• **Your instructions**
A line below contains "(287, 141) = (538, 374): green apple -> none", and a later one contains "camera: 75 degrees right, 0 degrees up". Repeat both, with every line between them, exactly.

Saved entries:
↓

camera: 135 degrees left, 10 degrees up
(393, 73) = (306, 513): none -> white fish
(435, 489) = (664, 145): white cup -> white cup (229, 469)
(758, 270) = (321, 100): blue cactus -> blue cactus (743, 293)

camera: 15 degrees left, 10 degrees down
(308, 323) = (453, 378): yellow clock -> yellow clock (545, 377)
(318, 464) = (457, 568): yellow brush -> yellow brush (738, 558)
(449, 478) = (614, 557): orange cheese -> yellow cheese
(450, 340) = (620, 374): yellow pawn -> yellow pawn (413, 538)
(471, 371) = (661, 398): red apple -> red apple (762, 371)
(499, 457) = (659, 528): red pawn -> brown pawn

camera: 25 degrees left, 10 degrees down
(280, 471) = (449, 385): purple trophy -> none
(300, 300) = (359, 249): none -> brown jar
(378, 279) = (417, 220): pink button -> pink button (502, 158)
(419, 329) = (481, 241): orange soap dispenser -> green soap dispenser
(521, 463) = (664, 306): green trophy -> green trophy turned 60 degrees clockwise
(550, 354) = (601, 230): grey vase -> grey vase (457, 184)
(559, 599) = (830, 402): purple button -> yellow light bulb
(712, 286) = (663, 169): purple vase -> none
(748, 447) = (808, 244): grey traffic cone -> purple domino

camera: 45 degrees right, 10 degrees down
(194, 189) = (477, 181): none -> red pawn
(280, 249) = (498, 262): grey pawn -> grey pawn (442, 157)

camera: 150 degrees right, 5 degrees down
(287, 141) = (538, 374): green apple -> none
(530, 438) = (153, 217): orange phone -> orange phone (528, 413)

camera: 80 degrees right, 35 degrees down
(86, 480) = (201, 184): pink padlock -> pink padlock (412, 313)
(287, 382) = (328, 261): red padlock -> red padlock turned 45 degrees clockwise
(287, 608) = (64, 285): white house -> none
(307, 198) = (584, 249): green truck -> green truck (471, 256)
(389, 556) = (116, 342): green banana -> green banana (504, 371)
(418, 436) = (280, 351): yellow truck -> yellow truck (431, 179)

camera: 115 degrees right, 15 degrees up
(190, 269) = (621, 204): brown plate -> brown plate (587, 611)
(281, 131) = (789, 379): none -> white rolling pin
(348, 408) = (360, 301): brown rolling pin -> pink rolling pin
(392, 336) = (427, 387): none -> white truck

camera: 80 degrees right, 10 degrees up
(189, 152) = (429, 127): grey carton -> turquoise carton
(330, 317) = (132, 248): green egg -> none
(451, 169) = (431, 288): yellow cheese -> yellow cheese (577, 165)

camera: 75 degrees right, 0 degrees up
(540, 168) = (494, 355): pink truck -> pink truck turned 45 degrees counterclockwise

↑

• **Answer section**
(287, 141) = (538, 374): green apple -> none
(530, 438) = (153, 217): orange phone -> orange phone (528, 413)

camera: 80 degrees right, 35 degrees down
(86, 480) = (201, 184): pink padlock -> pink padlock (412, 313)
(287, 382) = (328, 261): red padlock -> red padlock turned 45 degrees clockwise
(287, 608) = (64, 285): white house -> none
(307, 198) = (584, 249): green truck -> green truck (471, 256)
(389, 556) = (116, 342): green banana -> green banana (504, 371)
(418, 436) = (280, 351): yellow truck -> yellow truck (431, 179)

camera: 115 degrees right, 15 degrees up
(190, 269) = (621, 204): brown plate -> brown plate (587, 611)
(281, 131) = (789, 379): none -> white rolling pin
(348, 408) = (360, 301): brown rolling pin -> pink rolling pin
(392, 336) = (427, 387): none -> white truck

camera: 80 degrees right, 10 degrees up
(189, 152) = (429, 127): grey carton -> turquoise carton
(330, 317) = (132, 248): green egg -> none
(451, 169) = (431, 288): yellow cheese -> yellow cheese (577, 165)

camera: 75 degrees right, 0 degrees up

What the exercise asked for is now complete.